[Before-and-after scene images]
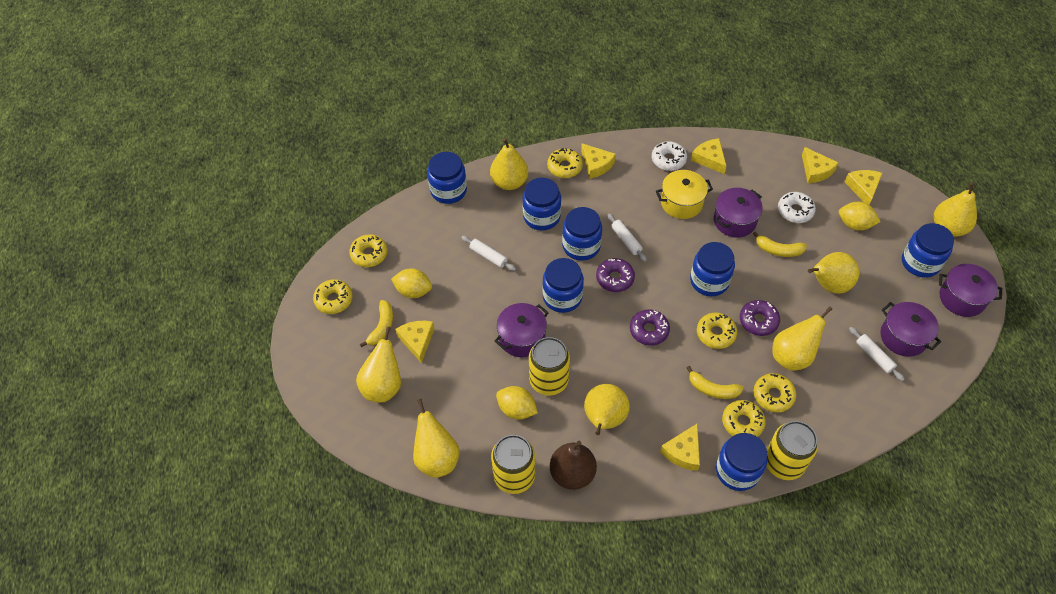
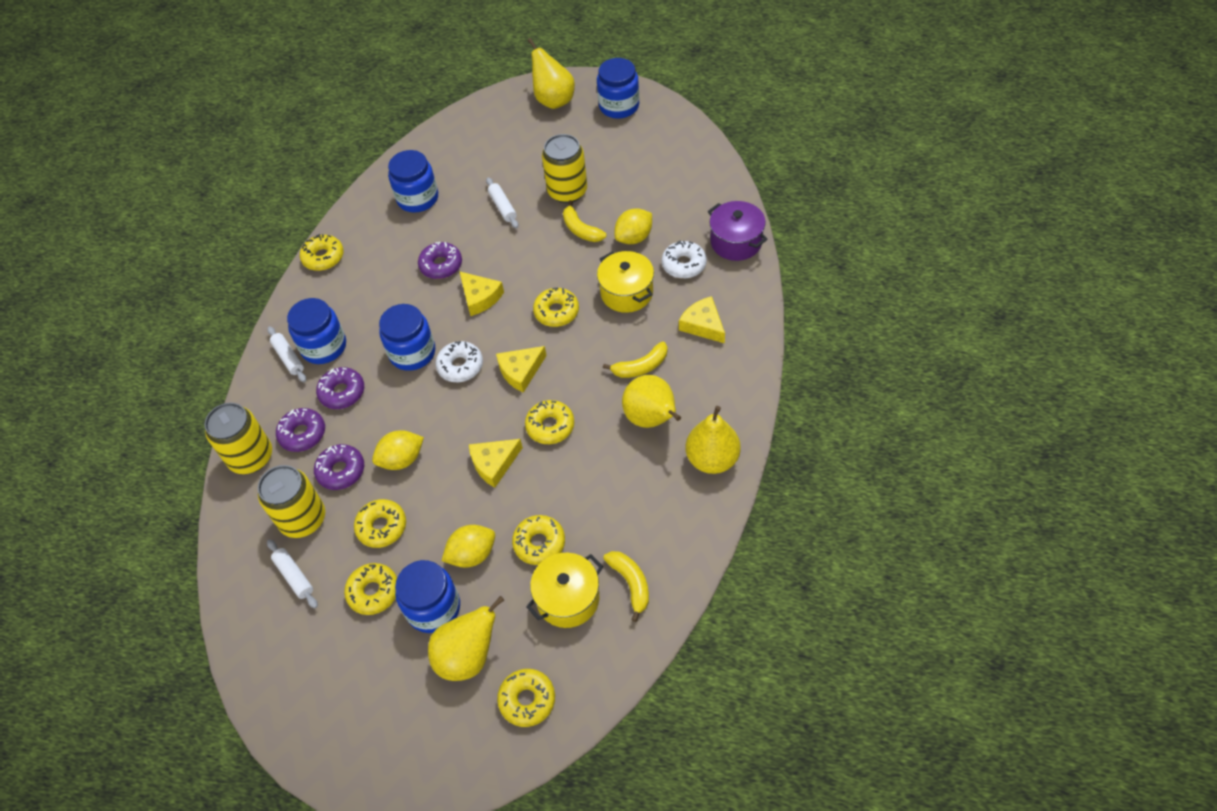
blue jar: 7 -> 5
brown pear: 1 -> 0
purple donut: 3 -> 4
purple pot: 4 -> 1
yellow cheese: 6 -> 4
yellow donut: 6 -> 7
yellow pear: 7 -> 4
yellow pot: 1 -> 2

Directions for this task: Only the lines from the one with "brown pear: 1 -> 0" to the end of the entries above belong in your answer. Retype them exactly.

Reply to the task:
brown pear: 1 -> 0
purple donut: 3 -> 4
purple pot: 4 -> 1
yellow cheese: 6 -> 4
yellow donut: 6 -> 7
yellow pear: 7 -> 4
yellow pot: 1 -> 2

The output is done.